Data to process:
---

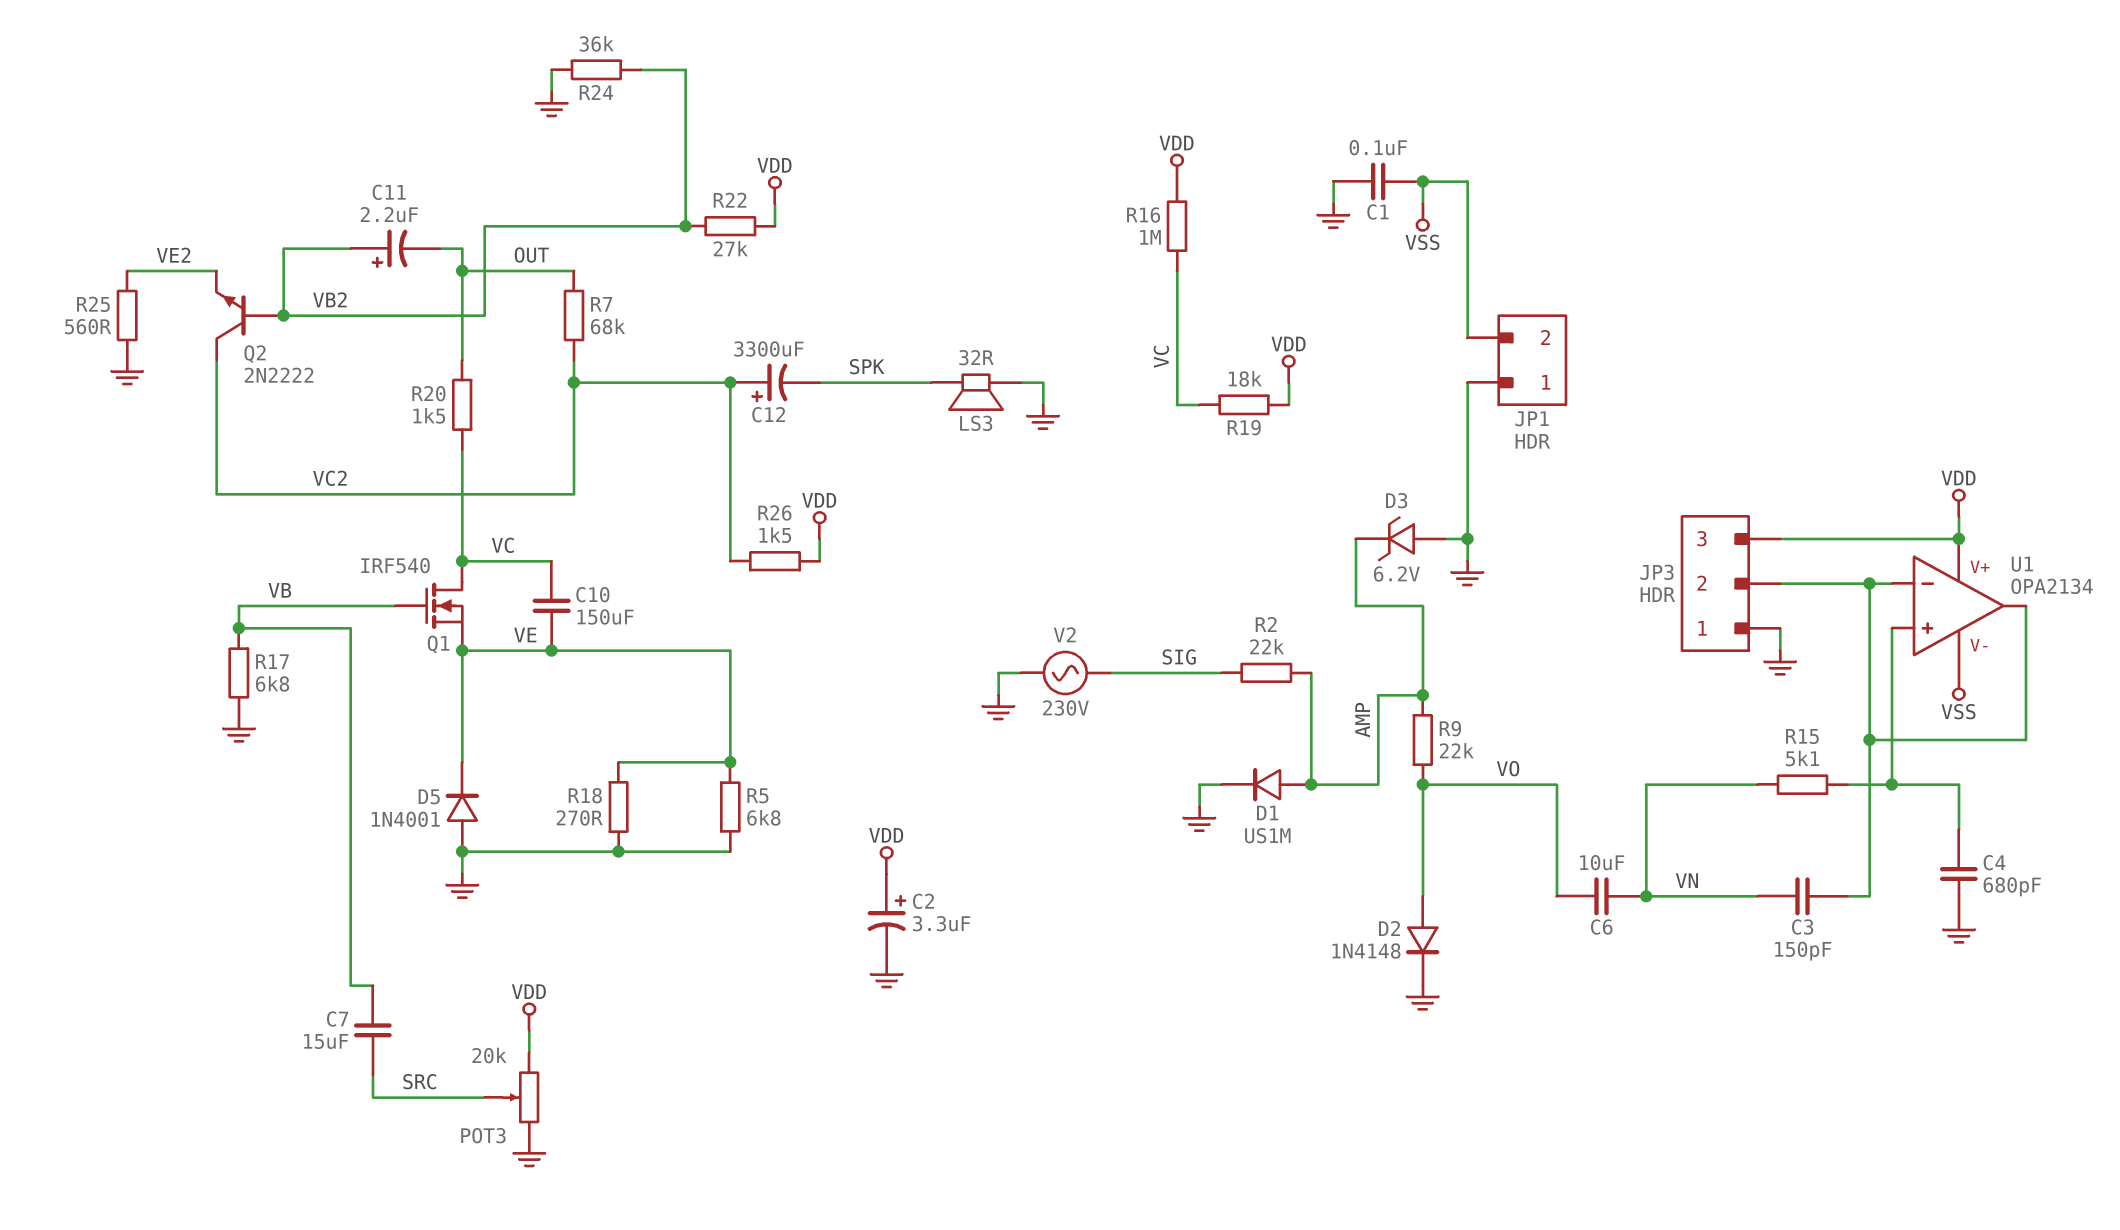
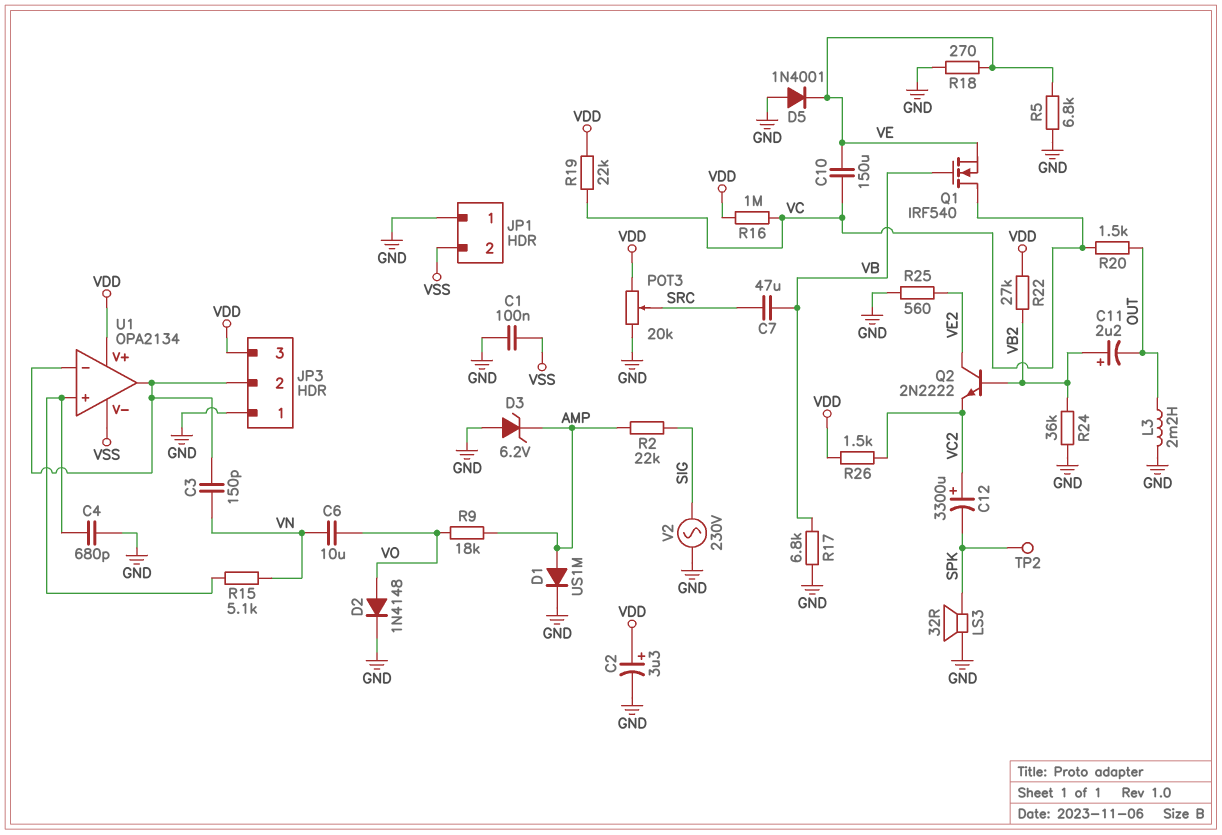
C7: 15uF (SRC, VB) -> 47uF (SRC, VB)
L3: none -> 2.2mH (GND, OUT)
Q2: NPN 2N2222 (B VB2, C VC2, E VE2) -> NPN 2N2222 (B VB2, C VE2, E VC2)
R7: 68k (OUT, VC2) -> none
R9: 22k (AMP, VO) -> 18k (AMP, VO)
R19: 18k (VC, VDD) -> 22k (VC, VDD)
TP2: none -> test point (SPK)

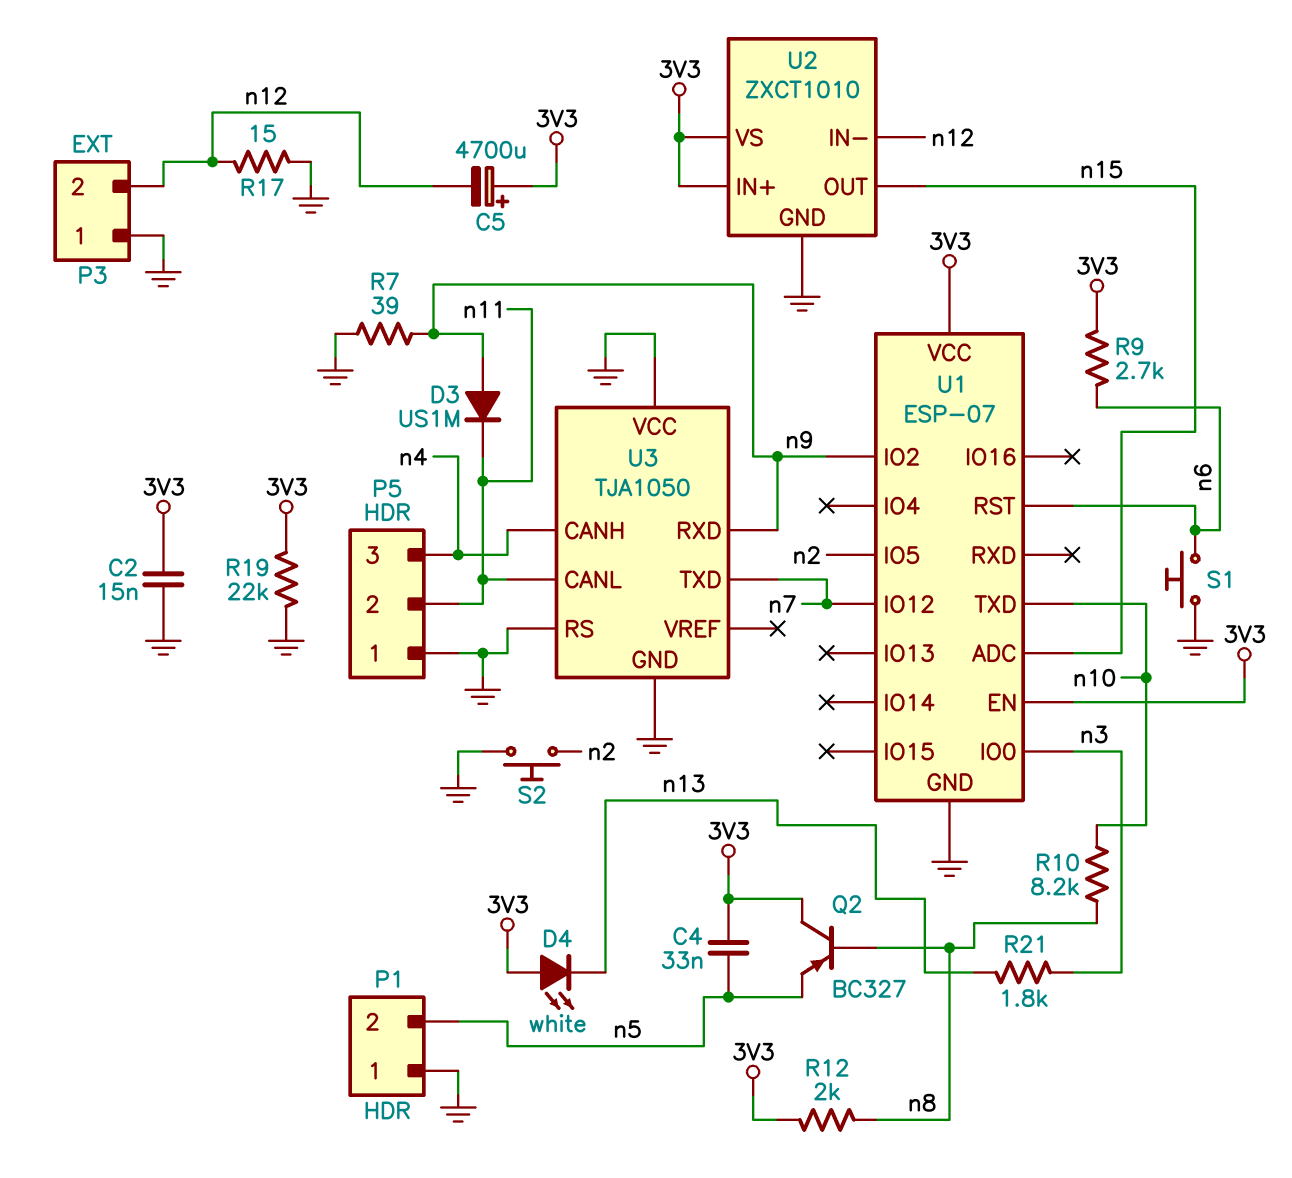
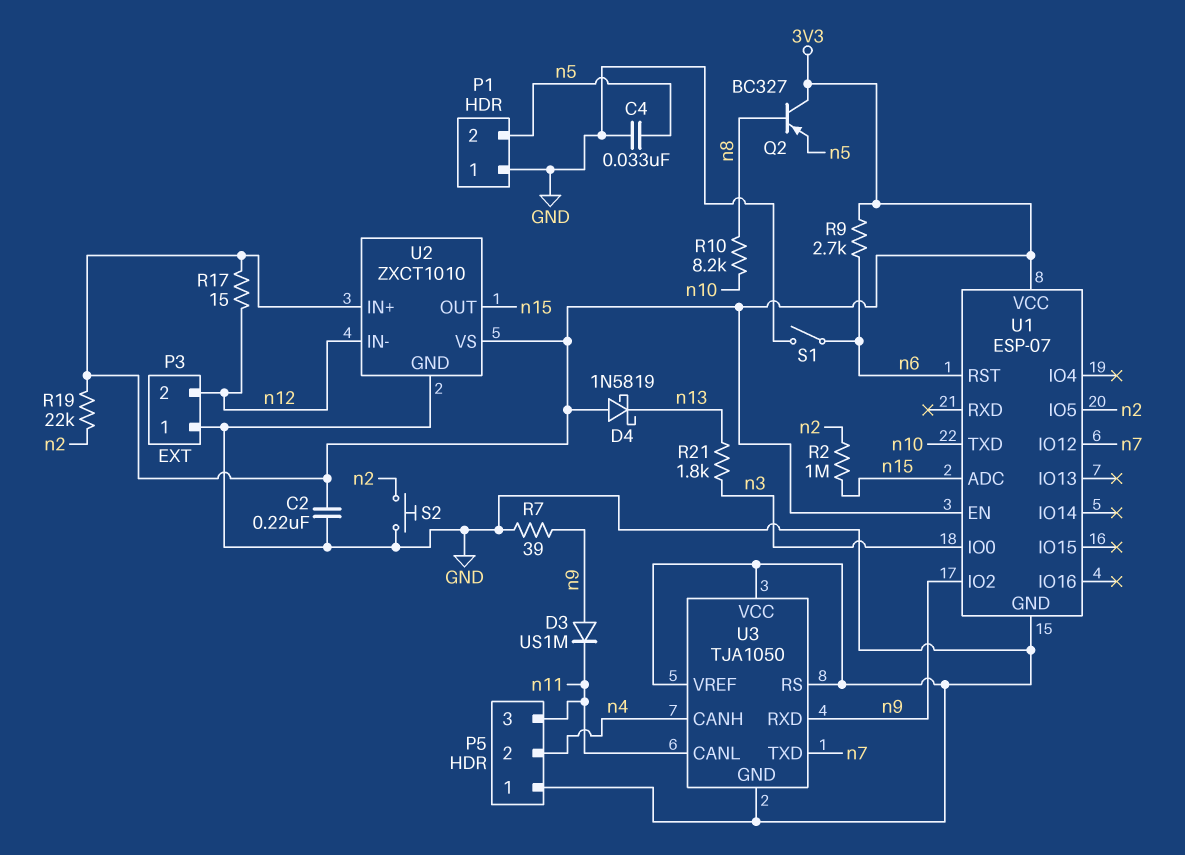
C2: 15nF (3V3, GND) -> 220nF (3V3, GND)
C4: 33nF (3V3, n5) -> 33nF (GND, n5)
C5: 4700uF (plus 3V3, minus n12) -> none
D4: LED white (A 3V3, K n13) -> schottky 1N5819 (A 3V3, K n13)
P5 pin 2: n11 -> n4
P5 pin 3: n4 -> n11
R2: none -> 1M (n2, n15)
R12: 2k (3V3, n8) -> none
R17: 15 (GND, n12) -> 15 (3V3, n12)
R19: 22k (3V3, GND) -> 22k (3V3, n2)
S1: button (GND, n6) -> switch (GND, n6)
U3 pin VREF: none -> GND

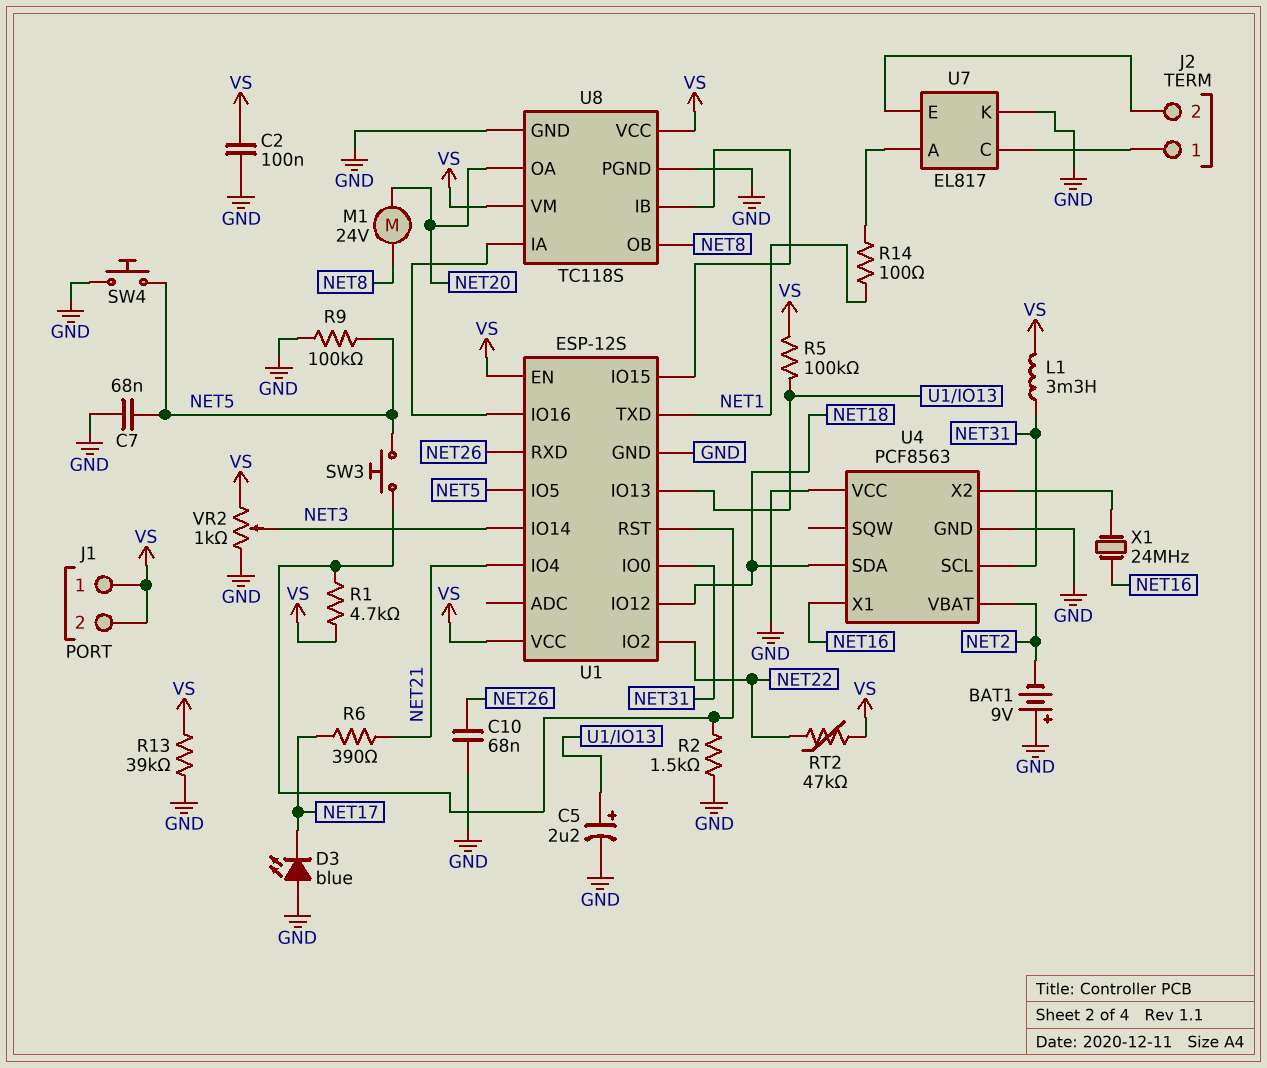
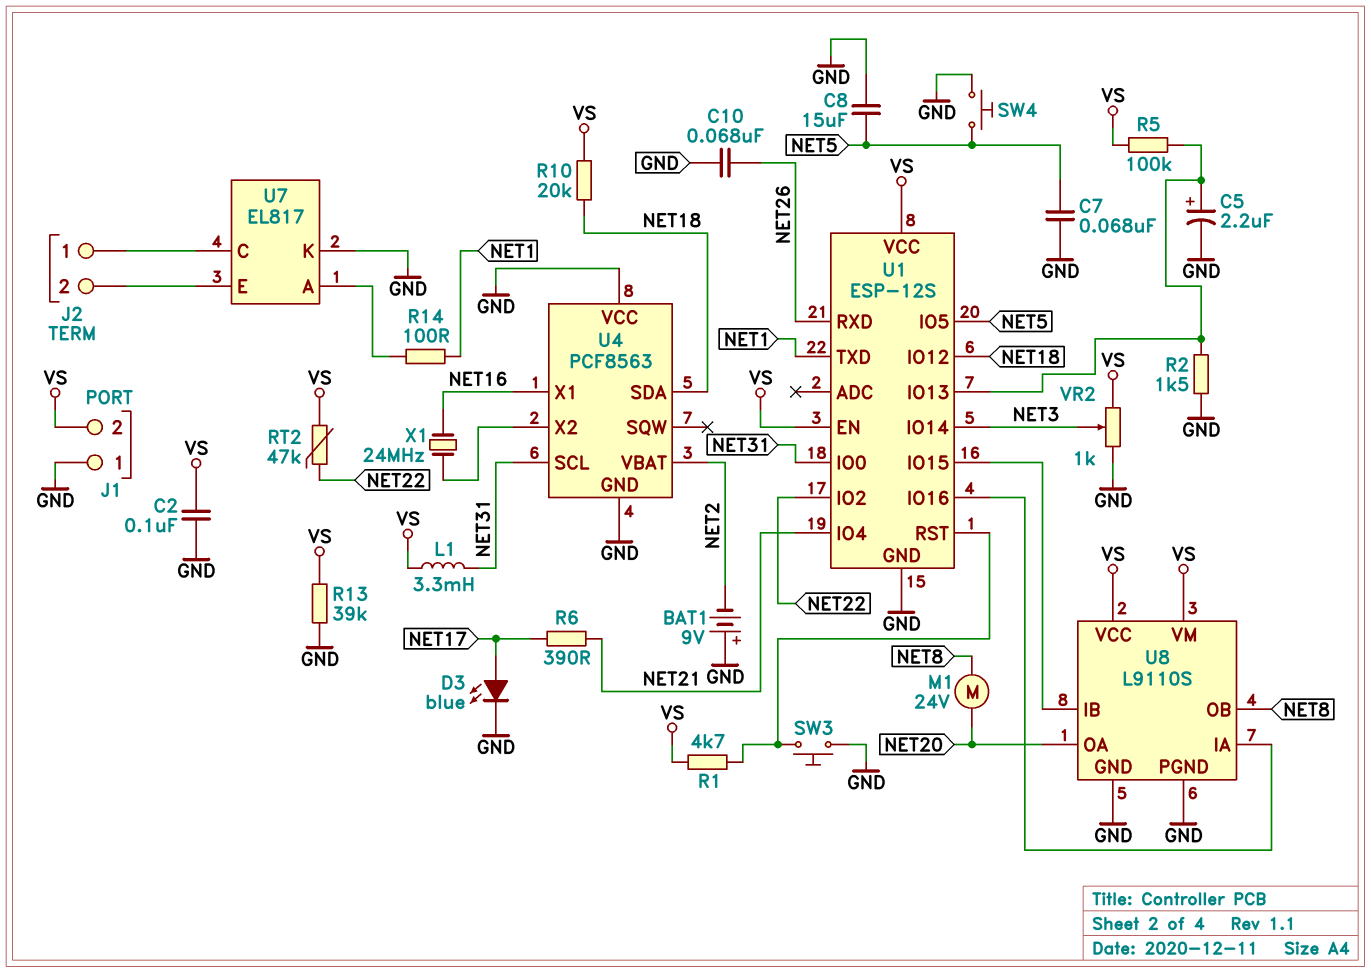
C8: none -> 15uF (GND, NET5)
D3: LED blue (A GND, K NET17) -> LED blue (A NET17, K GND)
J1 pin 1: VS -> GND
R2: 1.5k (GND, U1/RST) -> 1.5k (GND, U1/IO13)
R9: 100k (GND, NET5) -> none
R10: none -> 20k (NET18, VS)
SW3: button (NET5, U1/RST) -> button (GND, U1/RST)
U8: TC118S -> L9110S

---

What the exercise asks: Within the material above, output exactly the lines from the one with "C5: 4700uF (plus 3V3, minus n12) -> none" through the one with "S1: button (GND, n6) -> switch (GND, n6)", end lines included, and nothing besides.

Exercise output:
C5: 4700uF (plus 3V3, minus n12) -> none
D4: LED white (A 3V3, K n13) -> schottky 1N5819 (A 3V3, K n13)
P5 pin 2: n11 -> n4
P5 pin 3: n4 -> n11
R2: none -> 1M (n2, n15)
R12: 2k (3V3, n8) -> none
R17: 15 (GND, n12) -> 15 (3V3, n12)
R19: 22k (3V3, GND) -> 22k (3V3, n2)
S1: button (GND, n6) -> switch (GND, n6)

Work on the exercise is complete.